Task to complete = Write out the data below exactly as given, without any of its pictures.

Supplied material =
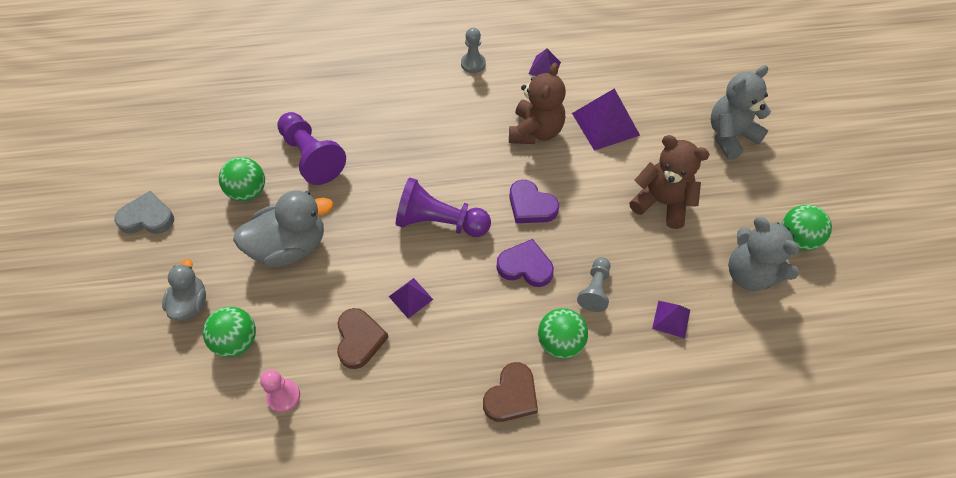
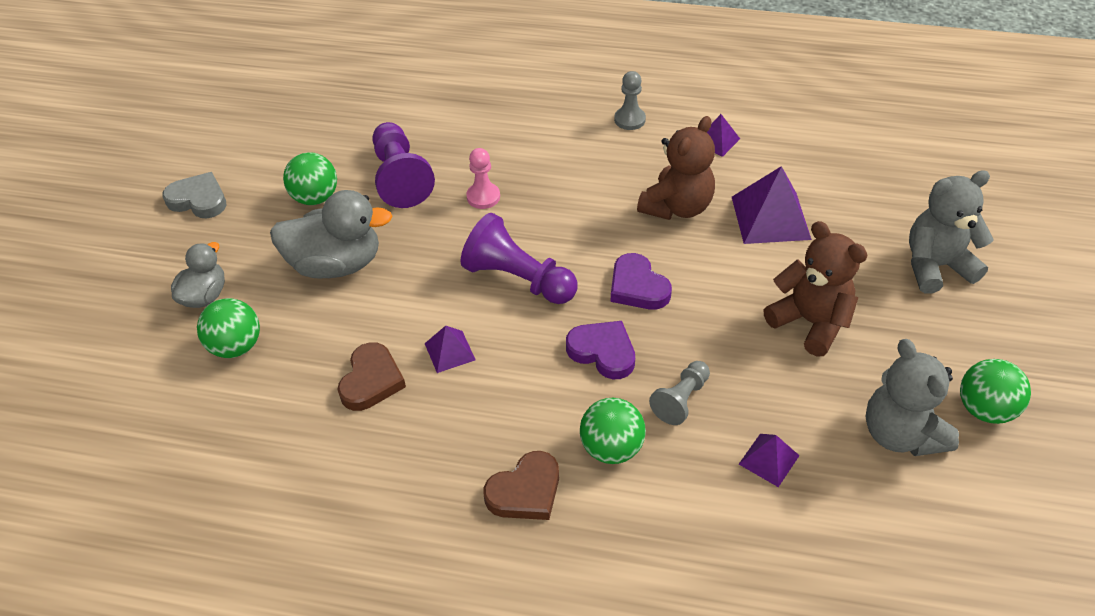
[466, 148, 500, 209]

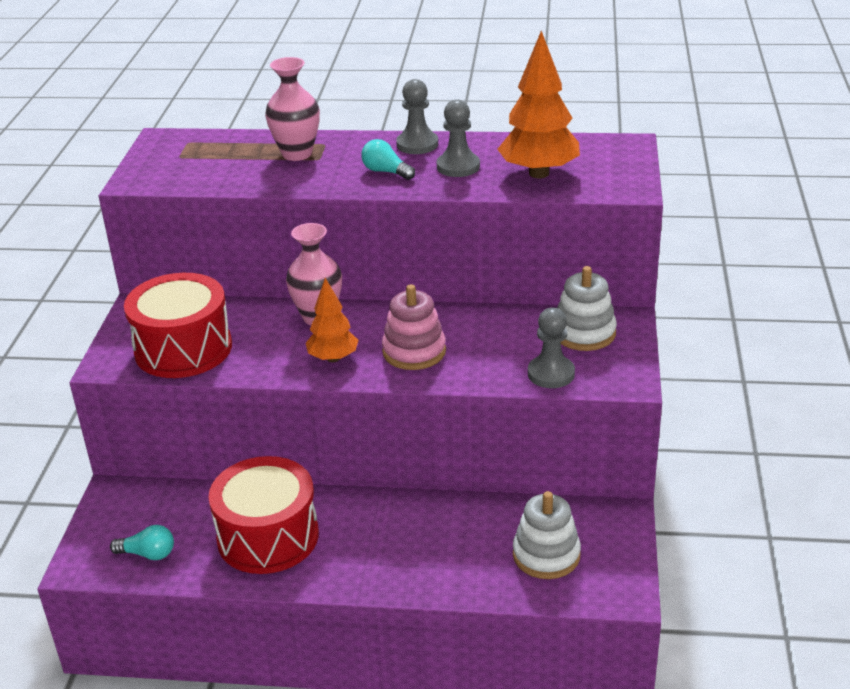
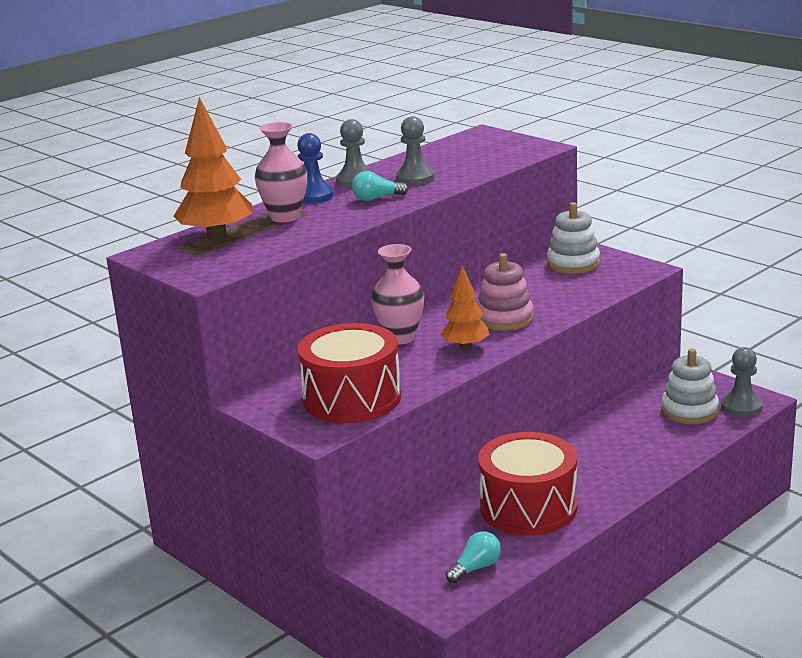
[174, 97, 252, 241]
[297, 133, 334, 204]
[721, 347, 763, 417]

Answer section =
[466, 148, 500, 209]

[174, 97, 252, 241]
[297, 133, 334, 204]
[721, 347, 763, 417]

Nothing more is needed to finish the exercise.